To do:
Would you output the entries below only from the line containing "(181, 456) = (375, 536): none" through the line containing "(555, 409) = (469, 283): pink can -> none", exactly as they stand and with both ends included?
***** Exercise material
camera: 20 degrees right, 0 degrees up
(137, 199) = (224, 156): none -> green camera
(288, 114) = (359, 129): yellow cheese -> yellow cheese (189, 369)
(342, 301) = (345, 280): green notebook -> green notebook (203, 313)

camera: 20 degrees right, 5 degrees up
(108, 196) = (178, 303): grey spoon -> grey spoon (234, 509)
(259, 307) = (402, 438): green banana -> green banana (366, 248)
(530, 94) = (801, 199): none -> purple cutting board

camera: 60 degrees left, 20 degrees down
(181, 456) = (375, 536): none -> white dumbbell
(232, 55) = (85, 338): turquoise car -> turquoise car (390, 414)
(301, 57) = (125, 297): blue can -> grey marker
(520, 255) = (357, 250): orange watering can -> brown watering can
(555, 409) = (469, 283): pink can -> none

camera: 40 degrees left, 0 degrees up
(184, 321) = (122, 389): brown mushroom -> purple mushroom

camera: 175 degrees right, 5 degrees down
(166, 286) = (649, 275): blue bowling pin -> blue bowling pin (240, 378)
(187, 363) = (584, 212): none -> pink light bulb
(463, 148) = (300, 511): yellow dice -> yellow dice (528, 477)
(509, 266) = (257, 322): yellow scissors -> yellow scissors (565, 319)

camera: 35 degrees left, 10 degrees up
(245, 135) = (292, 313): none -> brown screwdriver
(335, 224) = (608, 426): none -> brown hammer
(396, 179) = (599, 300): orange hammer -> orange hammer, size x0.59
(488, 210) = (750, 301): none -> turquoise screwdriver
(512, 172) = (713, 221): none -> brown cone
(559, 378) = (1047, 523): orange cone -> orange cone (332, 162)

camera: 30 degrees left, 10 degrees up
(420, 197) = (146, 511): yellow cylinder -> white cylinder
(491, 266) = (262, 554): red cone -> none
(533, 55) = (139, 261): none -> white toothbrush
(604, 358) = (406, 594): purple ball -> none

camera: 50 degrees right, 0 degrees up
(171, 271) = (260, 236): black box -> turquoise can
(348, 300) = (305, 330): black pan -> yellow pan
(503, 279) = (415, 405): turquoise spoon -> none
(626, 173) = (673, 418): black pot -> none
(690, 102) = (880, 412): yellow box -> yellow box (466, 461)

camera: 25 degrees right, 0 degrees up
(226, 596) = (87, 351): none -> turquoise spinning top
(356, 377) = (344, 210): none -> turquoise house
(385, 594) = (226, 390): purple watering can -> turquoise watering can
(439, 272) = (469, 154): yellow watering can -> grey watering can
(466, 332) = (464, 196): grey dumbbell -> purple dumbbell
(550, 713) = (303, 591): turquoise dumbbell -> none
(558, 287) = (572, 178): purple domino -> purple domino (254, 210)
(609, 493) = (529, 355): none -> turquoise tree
**********
Answer to the exercise:
(181, 456) = (375, 536): none -> white dumbbell
(232, 55) = (85, 338): turquoise car -> turquoise car (390, 414)
(301, 57) = (125, 297): blue can -> grey marker
(520, 255) = (357, 250): orange watering can -> brown watering can
(555, 409) = (469, 283): pink can -> none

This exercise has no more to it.